**The problem**
Transcribe the listing exactly as written. Leave the images out.
<<<<
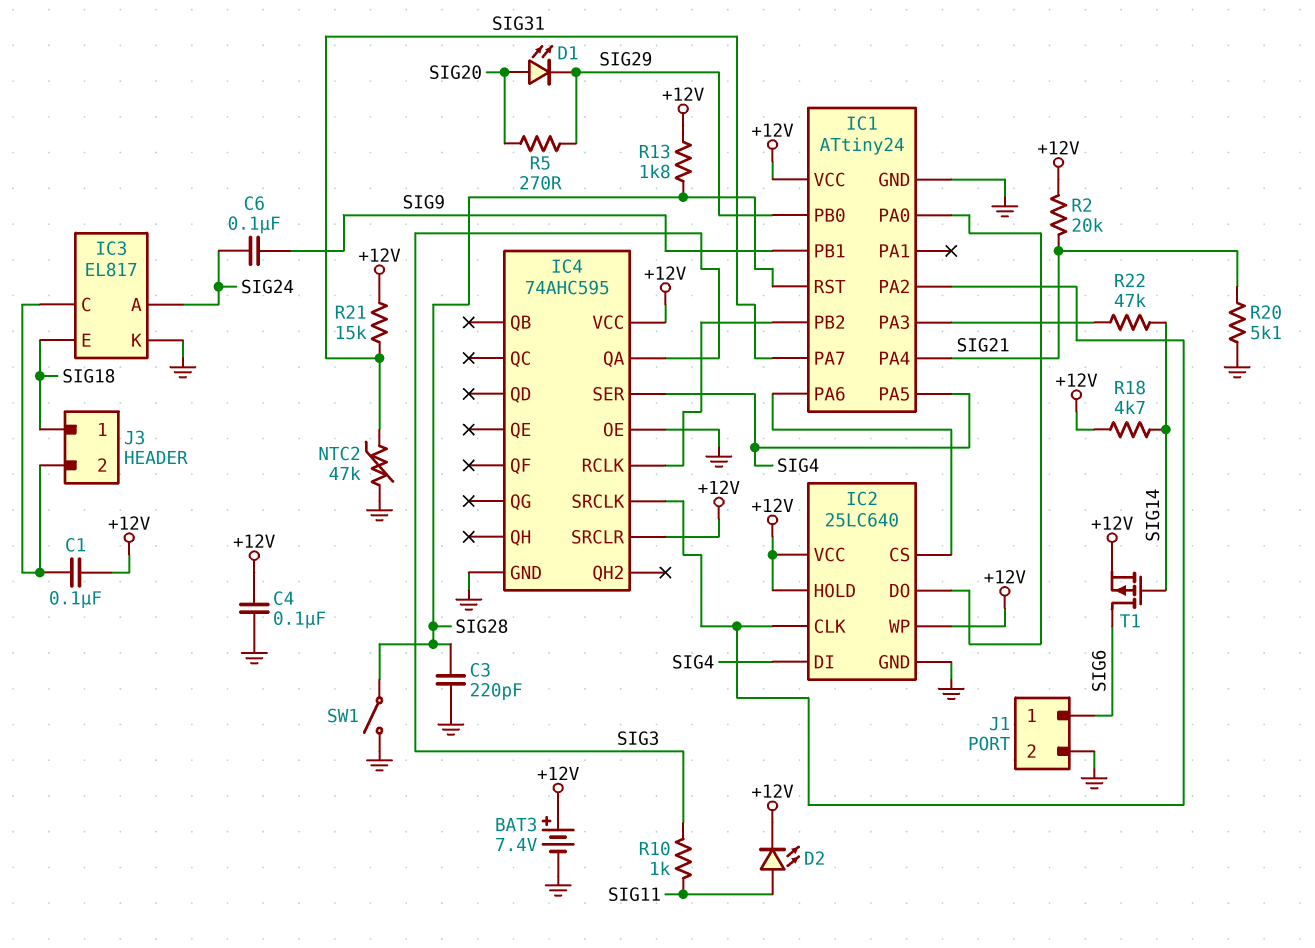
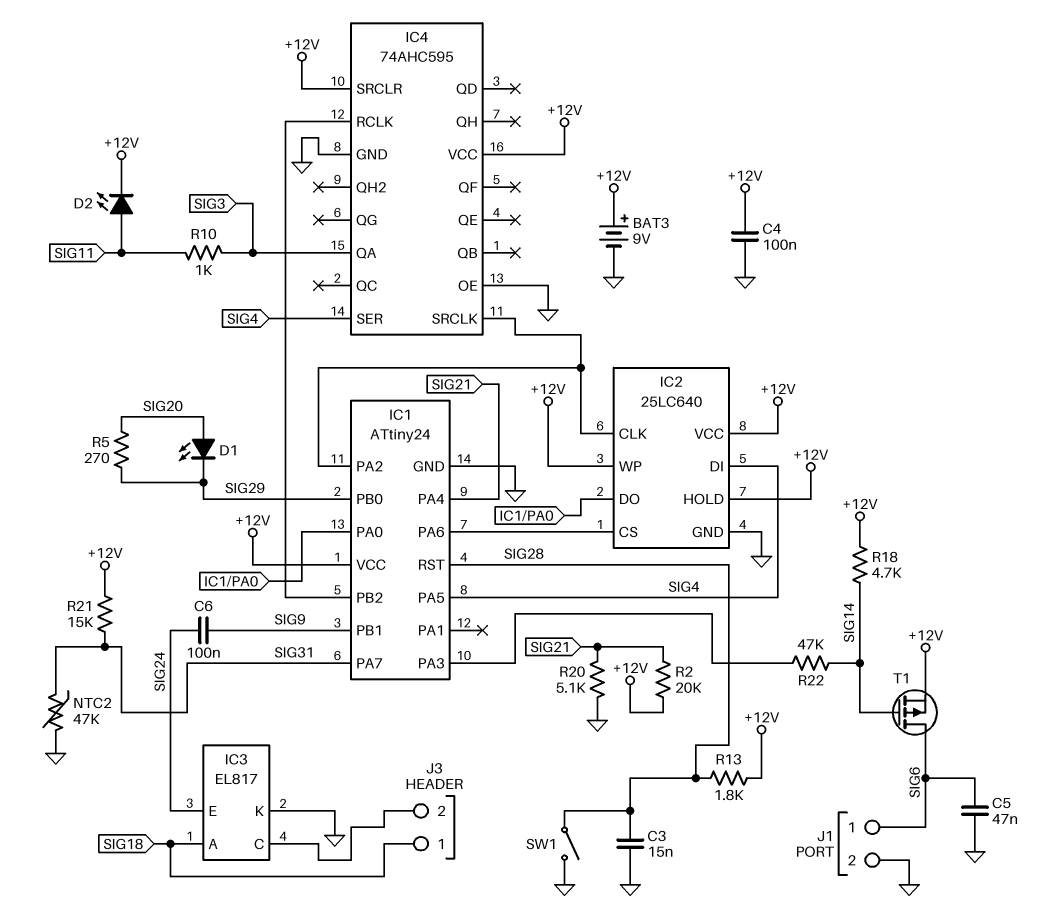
BAT3: 7.4V (plus +12V, minus GND) -> 9V (plus +12V, minus GND)
C1: 100nF (+12V, IC3/C) -> none
C3: 220pF (GND, SIG28) -> 15nF (GND, SIG28)
C5: none -> 47nF (GND, SIG6)
IC3 pin A: SIG24 -> SIG18
IC3 pin E: SIG18 -> SIG24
>>>>
**Task response**
BAT3: 7.4V (plus +12V, minus GND) -> 9V (plus +12V, minus GND)
C1: 100nF (+12V, IC3/C) -> none
C3: 220pF (GND, SIG28) -> 15nF (GND, SIG28)
C5: none -> 47nF (GND, SIG6)
IC3 pin A: SIG24 -> SIG18
IC3 pin E: SIG18 -> SIG24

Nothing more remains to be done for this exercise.